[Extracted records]
▬▬▬▬▬▬▬▬▬▬

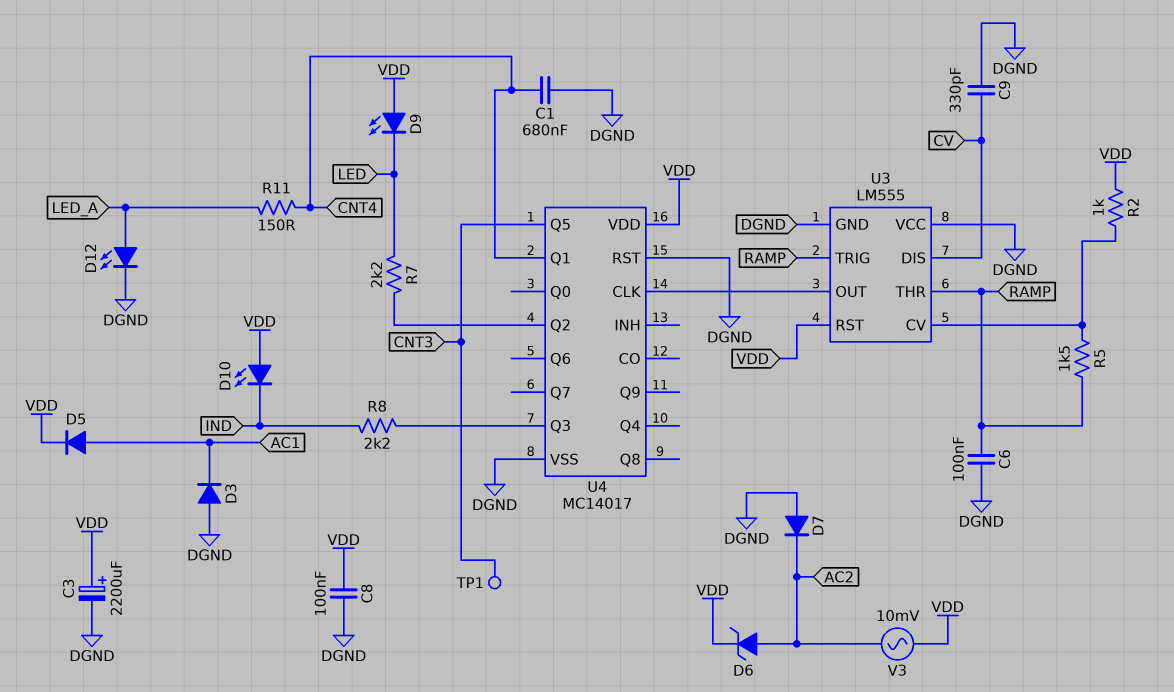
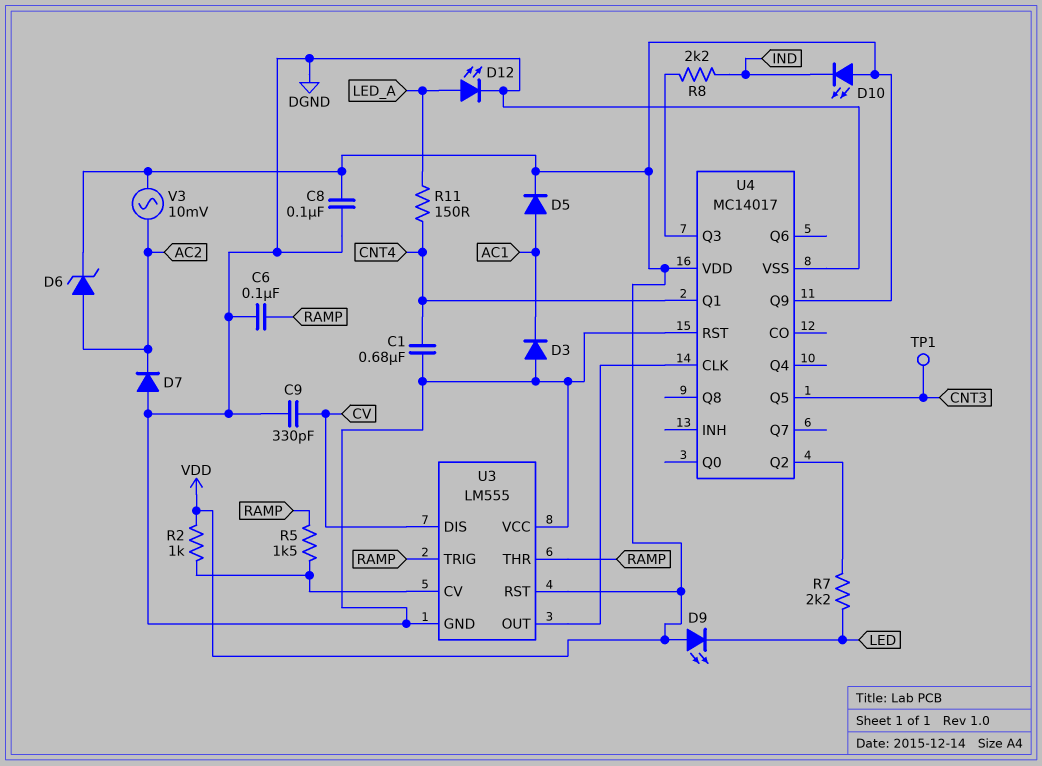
C3: 2200uF (plus VDD, minus DGND) -> none
U4 pin Q9: none -> VDD

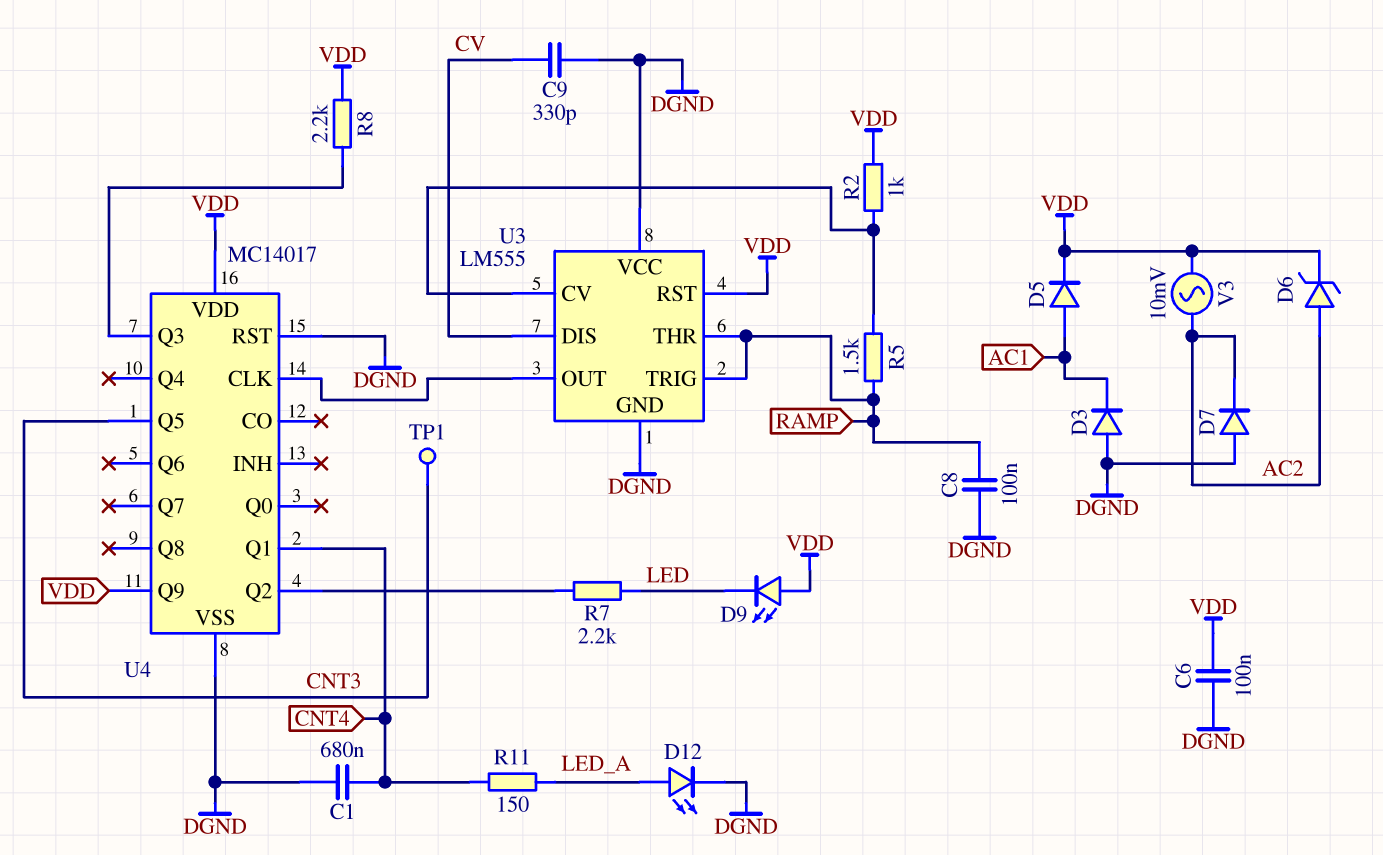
C6: 100nF (DGND, RAMP) -> 100nF (DGND, VDD)
C8: 100nF (DGND, VDD) -> 100nF (DGND, RAMP)
D10: LED (A VDD, K IND) -> none
R8: 2.2k (IND, U4/Q3) -> 2.2k (U4/Q3, VDD)

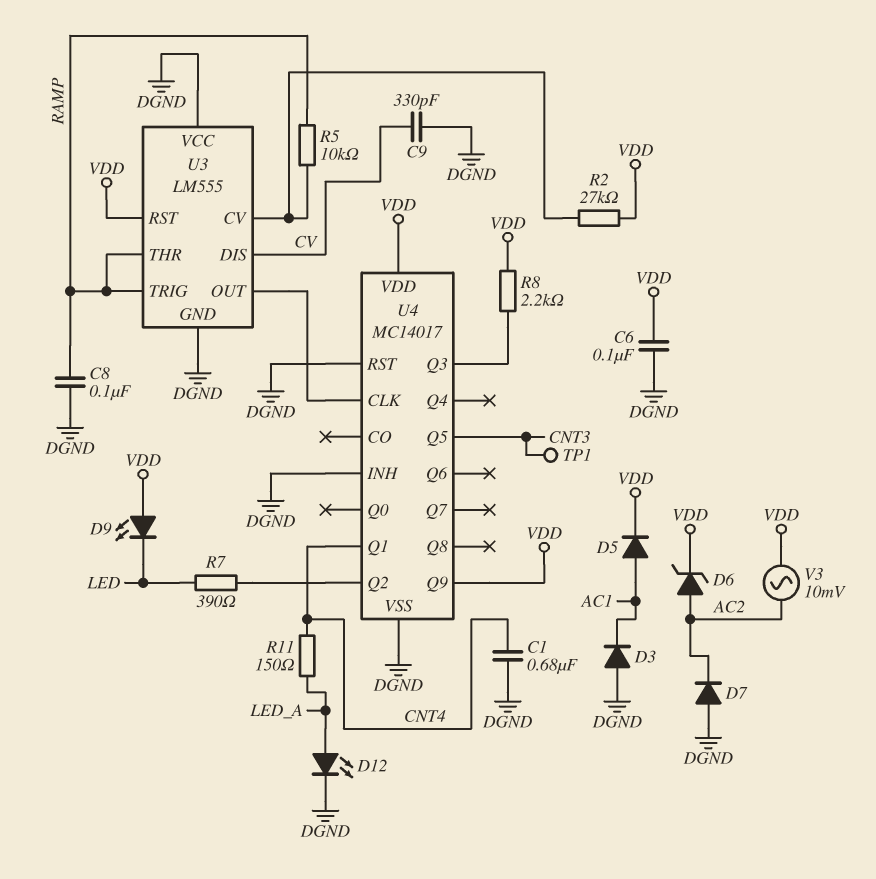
R2: 1k (U3/CV, VDD) -> 27k (U3/CV, VDD)
R5: 1.5k (RAMP, U3/CV) -> 10k (RAMP, U3/CV)
R7: 2.2k (LED, U4/Q2) -> 390 (LED, U4/Q2)
U4 pin INH: none -> DGND

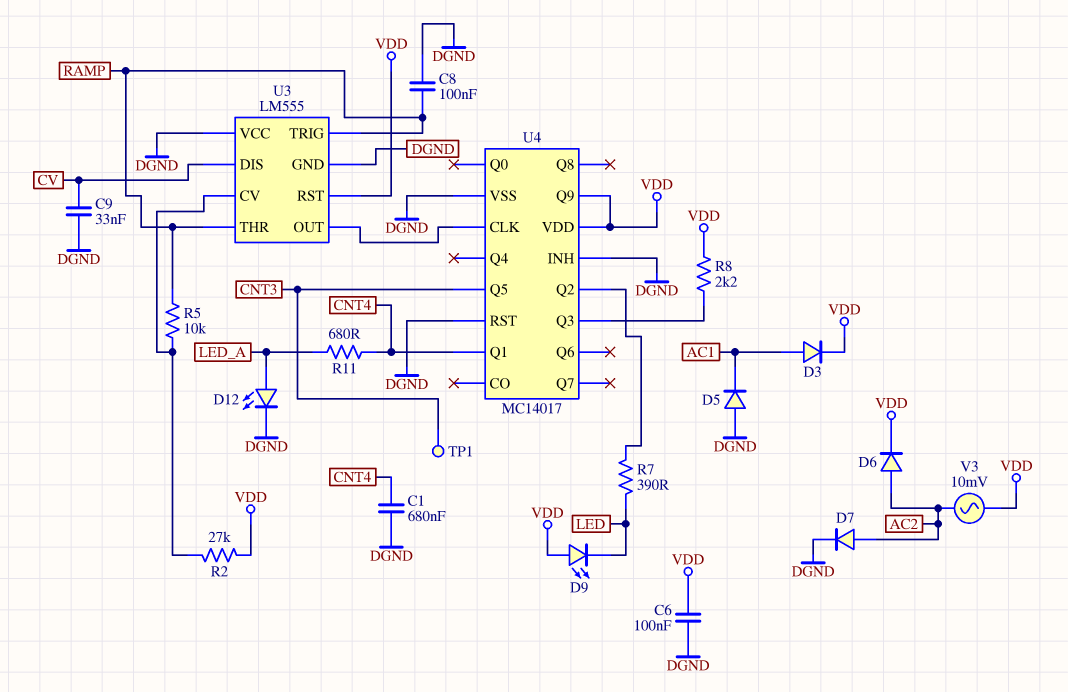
C9: 330pF (CV, DGND) -> 33nF (CV, DGND)
D3: diode (A DGND, K AC1) -> diode (A AC1, K VDD)
D5: diode (A AC1, K VDD) -> diode (A DGND, K AC1)
D6: zener (A AC2, K VDD) -> diode (A AC2, K VDD)
D7: diode (A DGND, K AC2) -> diode (A AC2, K DGND)
R11: 150 (CNT4, LED_A) -> 680 (CNT4, LED_A)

▬▬▬▬▬▬▬▬▬▬

• **Task instructions**
Excluding the pictures, restate the records above word for word.

• **Task solution**
C3: 2200uF (plus VDD, minus DGND) -> none
U4 pin Q9: none -> VDD

C6: 100nF (DGND, RAMP) -> 100nF (DGND, VDD)
C8: 100nF (DGND, VDD) -> 100nF (DGND, RAMP)
D10: LED (A VDD, K IND) -> none
R8: 2.2k (IND, U4/Q3) -> 2.2k (U4/Q3, VDD)

R2: 1k (U3/CV, VDD) -> 27k (U3/CV, VDD)
R5: 1.5k (RAMP, U3/CV) -> 10k (RAMP, U3/CV)
R7: 2.2k (LED, U4/Q2) -> 390 (LED, U4/Q2)
U4 pin INH: none -> DGND

C9: 330pF (CV, DGND) -> 33nF (CV, DGND)
D3: diode (A DGND, K AC1) -> diode (A AC1, K VDD)
D5: diode (A AC1, K VDD) -> diode (A DGND, K AC1)
D6: zener (A AC2, K VDD) -> diode (A AC2, K VDD)
D7: diode (A DGND, K AC2) -> diode (A AC2, K DGND)
R11: 150 (CNT4, LED_A) -> 680 (CNT4, LED_A)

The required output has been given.